Prompt: Among the records below, which lines contain the string "VMID"? Report them.

* * * * * * *

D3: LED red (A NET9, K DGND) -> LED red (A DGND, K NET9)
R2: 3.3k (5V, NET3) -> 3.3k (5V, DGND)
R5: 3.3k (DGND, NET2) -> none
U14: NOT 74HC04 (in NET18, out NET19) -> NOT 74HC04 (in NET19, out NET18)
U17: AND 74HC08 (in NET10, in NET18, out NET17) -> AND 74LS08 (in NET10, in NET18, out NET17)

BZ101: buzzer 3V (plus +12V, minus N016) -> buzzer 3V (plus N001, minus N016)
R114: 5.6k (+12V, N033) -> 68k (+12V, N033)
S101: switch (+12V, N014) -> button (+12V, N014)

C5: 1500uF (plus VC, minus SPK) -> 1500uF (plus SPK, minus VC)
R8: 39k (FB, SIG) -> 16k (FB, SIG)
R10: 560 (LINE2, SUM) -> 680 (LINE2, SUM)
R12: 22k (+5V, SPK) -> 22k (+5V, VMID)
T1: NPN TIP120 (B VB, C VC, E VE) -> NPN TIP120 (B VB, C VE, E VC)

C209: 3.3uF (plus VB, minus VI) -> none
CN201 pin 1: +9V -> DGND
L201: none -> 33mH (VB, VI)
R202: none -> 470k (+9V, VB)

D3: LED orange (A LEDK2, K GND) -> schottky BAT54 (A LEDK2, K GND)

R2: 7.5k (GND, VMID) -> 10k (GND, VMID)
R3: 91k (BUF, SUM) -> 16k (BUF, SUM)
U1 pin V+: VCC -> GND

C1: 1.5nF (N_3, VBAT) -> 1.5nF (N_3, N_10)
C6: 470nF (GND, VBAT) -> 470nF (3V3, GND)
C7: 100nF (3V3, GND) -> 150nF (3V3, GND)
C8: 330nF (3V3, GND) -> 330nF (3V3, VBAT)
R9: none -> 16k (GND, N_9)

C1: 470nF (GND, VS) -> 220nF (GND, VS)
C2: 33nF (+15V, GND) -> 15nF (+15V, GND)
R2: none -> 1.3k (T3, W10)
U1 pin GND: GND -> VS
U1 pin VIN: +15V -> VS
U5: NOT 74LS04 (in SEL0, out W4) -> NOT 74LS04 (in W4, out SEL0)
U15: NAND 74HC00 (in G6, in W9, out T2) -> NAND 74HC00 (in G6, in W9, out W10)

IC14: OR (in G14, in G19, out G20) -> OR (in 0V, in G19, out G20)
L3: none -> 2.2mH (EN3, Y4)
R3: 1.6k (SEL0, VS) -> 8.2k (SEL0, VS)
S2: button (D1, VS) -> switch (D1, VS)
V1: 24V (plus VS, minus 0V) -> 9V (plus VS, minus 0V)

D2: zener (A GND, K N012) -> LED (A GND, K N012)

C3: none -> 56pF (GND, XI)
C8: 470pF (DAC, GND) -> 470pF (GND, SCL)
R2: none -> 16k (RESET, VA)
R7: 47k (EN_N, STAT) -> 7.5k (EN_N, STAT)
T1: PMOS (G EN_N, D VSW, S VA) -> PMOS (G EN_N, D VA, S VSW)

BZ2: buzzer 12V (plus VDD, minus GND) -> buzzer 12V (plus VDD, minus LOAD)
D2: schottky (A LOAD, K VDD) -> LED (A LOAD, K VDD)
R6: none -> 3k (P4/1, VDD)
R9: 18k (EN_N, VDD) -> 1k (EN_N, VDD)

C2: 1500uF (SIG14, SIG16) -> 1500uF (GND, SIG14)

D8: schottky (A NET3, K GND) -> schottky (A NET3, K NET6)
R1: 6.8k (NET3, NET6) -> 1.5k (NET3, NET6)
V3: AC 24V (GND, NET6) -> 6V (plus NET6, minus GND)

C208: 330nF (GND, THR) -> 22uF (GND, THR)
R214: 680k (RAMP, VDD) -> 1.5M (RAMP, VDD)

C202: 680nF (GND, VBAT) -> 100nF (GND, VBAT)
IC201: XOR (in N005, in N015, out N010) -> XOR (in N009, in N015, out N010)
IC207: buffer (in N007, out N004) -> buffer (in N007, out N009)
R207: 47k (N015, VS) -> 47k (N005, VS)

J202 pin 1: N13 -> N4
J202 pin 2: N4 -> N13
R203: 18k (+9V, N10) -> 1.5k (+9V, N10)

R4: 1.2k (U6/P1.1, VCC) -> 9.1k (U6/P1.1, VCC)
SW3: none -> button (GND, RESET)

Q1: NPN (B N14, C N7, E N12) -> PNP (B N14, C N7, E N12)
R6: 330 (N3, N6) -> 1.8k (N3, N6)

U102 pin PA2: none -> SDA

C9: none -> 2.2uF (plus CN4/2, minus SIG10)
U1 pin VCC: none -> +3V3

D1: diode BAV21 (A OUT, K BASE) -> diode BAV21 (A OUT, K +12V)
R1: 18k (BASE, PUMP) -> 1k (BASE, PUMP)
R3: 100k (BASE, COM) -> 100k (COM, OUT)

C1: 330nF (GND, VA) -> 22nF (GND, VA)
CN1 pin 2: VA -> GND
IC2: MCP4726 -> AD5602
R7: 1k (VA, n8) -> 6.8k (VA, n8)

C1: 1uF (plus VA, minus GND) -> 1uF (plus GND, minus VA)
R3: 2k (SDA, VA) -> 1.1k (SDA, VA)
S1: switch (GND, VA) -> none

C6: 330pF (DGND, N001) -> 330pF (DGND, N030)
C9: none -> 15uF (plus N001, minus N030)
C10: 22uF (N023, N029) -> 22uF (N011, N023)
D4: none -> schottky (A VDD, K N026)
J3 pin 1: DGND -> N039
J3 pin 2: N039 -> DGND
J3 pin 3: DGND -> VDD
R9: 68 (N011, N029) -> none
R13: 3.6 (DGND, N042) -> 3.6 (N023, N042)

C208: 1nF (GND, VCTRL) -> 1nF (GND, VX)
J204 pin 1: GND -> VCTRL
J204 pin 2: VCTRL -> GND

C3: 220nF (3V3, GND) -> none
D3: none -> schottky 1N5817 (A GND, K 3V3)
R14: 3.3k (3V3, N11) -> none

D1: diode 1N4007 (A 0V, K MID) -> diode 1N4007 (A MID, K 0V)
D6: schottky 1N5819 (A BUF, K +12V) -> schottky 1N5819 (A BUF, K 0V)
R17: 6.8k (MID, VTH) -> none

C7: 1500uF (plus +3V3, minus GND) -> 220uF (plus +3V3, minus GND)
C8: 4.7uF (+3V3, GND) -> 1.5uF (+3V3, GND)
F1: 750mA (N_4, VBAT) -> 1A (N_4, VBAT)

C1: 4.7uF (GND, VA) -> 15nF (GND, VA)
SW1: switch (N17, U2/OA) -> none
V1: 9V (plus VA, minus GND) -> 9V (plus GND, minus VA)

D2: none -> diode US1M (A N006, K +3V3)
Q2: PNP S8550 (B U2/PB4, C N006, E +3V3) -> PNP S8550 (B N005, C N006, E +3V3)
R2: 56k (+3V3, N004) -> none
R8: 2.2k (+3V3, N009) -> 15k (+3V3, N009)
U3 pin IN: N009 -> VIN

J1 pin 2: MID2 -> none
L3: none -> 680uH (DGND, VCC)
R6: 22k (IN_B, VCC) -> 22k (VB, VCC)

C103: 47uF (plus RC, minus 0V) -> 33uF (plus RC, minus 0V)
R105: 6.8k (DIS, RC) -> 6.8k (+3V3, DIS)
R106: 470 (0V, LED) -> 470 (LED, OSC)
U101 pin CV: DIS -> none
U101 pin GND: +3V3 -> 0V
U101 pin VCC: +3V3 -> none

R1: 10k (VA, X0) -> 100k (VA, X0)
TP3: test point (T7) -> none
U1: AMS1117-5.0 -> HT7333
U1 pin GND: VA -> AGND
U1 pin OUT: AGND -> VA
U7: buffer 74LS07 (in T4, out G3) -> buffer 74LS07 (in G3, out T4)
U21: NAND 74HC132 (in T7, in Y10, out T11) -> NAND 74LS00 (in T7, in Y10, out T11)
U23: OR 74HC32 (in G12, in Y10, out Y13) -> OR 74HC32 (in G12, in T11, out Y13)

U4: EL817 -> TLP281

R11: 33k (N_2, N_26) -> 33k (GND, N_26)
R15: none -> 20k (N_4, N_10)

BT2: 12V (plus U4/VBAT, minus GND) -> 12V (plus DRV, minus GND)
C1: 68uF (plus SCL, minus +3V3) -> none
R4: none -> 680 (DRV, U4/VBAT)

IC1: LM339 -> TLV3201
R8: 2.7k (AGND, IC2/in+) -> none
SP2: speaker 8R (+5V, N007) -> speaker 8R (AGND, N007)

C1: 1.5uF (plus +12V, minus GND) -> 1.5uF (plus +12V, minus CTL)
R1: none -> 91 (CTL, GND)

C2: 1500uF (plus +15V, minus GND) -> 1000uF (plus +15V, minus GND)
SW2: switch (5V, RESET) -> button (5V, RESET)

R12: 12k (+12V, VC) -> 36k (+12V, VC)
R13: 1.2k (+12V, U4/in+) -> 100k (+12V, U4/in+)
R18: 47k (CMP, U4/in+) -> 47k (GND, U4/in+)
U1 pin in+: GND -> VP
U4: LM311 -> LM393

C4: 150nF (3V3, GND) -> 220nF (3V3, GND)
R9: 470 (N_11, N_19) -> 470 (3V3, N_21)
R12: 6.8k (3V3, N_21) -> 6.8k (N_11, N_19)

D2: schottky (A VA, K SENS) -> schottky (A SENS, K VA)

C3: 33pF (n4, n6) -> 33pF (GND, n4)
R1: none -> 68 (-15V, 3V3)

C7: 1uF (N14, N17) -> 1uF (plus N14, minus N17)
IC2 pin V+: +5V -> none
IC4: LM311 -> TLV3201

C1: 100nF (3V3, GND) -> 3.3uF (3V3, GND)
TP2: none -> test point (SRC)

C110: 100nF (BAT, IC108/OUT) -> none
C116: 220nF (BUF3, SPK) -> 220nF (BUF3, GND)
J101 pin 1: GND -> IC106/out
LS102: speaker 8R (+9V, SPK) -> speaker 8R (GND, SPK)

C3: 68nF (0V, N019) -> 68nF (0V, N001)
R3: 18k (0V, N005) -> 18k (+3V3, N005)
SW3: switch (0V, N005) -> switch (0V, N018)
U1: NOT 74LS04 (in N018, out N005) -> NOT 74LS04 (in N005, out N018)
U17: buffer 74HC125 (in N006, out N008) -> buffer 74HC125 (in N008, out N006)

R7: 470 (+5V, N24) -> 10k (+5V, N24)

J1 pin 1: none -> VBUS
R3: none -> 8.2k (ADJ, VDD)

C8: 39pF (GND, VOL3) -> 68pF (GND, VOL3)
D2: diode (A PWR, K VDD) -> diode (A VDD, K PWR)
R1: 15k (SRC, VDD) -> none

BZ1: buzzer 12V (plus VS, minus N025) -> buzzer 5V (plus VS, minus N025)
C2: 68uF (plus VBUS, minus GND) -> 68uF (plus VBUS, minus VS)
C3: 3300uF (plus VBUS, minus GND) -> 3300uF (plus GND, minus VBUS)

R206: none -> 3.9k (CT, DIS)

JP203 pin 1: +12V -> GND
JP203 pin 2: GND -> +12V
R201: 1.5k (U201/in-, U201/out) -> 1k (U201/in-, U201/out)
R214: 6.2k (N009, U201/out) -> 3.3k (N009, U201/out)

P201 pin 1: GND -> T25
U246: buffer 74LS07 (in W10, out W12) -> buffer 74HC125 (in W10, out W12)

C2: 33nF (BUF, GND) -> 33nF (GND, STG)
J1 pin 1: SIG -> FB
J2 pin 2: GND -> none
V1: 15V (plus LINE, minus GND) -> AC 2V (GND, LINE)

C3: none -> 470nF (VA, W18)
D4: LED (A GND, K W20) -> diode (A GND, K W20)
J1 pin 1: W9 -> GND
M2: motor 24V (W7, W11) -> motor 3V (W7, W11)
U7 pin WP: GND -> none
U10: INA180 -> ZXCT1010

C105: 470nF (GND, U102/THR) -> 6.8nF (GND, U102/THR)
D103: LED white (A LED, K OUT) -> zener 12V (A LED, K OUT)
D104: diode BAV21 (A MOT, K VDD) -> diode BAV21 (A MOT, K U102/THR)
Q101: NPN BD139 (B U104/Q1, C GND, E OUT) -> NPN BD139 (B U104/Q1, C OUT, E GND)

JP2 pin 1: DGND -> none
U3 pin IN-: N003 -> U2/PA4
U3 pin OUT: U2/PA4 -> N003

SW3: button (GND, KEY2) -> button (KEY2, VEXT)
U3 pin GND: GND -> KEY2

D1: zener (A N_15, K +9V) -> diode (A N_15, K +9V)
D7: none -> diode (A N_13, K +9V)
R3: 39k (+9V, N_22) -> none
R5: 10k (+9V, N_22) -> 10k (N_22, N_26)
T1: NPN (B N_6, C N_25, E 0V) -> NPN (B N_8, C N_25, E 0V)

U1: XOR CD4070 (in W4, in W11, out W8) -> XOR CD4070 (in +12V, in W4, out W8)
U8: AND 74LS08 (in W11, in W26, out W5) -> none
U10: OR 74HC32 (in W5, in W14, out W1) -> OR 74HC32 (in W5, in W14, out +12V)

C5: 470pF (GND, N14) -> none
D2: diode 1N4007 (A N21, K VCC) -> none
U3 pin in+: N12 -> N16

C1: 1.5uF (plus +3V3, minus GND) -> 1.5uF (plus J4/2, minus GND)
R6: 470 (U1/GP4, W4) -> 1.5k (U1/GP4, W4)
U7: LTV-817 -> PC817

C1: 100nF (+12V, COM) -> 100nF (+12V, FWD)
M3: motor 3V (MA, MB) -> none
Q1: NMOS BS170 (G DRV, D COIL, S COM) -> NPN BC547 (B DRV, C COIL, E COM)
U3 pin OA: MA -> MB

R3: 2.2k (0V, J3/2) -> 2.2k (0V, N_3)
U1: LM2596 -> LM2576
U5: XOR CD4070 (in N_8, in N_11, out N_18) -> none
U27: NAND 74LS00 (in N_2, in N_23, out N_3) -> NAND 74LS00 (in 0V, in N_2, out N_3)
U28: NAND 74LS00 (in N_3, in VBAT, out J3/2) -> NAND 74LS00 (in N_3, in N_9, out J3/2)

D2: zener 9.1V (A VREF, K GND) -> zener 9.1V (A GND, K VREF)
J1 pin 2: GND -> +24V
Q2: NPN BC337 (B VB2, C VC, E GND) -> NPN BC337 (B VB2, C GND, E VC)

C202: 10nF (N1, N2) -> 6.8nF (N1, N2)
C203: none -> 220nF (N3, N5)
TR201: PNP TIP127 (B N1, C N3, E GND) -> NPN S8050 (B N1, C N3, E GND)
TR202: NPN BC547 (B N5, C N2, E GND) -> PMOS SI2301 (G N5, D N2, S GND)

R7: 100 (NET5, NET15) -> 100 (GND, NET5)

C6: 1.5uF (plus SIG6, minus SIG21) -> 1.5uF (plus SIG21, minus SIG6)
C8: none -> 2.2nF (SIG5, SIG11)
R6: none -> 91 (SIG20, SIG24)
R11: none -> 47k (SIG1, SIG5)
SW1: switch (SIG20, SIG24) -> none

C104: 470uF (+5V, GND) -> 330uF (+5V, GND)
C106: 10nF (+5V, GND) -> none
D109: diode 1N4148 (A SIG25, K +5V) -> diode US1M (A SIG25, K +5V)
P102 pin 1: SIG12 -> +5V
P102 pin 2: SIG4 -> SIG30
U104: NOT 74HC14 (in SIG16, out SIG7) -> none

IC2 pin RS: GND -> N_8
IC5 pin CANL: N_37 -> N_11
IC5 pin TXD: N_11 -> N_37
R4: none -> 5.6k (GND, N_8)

* * * * * * *

Response area:
R12: 22k (+5V, SPK) -> 22k (+5V, VMID)
R2: 7.5k (GND, VMID) -> 10k (GND, VMID)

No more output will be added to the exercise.